━━━ DATA EXTRACTS ━━━
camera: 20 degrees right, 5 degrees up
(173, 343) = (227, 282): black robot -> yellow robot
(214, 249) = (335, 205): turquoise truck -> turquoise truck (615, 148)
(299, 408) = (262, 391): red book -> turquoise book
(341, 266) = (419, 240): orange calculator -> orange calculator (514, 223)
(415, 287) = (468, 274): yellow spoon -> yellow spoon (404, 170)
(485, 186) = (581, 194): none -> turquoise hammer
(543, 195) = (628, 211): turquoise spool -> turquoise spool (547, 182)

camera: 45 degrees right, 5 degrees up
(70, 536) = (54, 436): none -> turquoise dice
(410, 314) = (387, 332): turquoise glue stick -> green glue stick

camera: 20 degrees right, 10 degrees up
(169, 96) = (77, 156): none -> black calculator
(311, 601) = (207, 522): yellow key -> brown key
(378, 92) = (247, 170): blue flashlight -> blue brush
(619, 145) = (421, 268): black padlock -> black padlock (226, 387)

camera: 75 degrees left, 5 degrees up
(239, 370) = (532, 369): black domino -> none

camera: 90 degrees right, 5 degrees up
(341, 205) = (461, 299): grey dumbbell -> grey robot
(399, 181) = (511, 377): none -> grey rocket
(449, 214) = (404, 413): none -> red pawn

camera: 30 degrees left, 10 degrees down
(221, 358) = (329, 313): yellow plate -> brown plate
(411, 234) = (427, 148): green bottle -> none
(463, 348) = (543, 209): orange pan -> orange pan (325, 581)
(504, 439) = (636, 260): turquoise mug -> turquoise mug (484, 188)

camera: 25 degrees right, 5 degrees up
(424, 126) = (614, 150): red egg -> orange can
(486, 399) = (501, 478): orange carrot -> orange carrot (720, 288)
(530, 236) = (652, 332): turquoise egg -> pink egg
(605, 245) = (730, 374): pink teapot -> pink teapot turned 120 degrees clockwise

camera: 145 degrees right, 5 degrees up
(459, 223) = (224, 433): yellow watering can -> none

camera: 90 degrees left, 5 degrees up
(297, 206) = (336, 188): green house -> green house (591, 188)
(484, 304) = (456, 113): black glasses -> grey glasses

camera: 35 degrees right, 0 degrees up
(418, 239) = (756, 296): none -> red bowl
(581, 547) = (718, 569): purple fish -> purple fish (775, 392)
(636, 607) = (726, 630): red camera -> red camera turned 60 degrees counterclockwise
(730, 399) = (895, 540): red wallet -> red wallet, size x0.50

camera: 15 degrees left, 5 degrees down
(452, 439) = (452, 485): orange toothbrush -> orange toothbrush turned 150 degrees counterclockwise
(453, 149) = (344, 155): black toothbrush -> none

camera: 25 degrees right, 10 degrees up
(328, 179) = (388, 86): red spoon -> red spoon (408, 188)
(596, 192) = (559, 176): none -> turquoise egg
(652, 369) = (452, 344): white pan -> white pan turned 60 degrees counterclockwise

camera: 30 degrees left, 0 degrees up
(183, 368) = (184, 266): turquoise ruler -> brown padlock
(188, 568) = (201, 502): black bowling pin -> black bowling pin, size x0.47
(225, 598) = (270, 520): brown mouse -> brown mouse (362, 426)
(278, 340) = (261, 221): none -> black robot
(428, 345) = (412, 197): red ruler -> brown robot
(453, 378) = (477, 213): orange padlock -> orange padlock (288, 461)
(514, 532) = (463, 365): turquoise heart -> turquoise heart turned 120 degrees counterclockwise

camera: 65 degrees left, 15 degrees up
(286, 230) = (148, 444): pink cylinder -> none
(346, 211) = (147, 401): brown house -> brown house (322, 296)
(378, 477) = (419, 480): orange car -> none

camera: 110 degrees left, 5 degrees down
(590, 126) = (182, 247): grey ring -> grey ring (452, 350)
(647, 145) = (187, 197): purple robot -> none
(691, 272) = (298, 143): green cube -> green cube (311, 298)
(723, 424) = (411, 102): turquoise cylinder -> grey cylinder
━━━
WORK INSTRUCTIONS:
Take exactly the lines from the one containing "(619, 145) = (421, 268): black" through the one containing "(459, 223) = (224, 433): yellow" in the data above, and output them with nothing added.

ANSWER AREA:
(619, 145) = (421, 268): black padlock -> black padlock (226, 387)

camera: 75 degrees left, 5 degrees up
(239, 370) = (532, 369): black domino -> none

camera: 90 degrees right, 5 degrees up
(341, 205) = (461, 299): grey dumbbell -> grey robot
(399, 181) = (511, 377): none -> grey rocket
(449, 214) = (404, 413): none -> red pawn

camera: 30 degrees left, 10 degrees down
(221, 358) = (329, 313): yellow plate -> brown plate
(411, 234) = (427, 148): green bottle -> none
(463, 348) = (543, 209): orange pan -> orange pan (325, 581)
(504, 439) = (636, 260): turquoise mug -> turquoise mug (484, 188)

camera: 25 degrees right, 5 degrees up
(424, 126) = (614, 150): red egg -> orange can
(486, 399) = (501, 478): orange carrot -> orange carrot (720, 288)
(530, 236) = (652, 332): turquoise egg -> pink egg
(605, 245) = (730, 374): pink teapot -> pink teapot turned 120 degrees clockwise

camera: 145 degrees right, 5 degrees up
(459, 223) = (224, 433): yellow watering can -> none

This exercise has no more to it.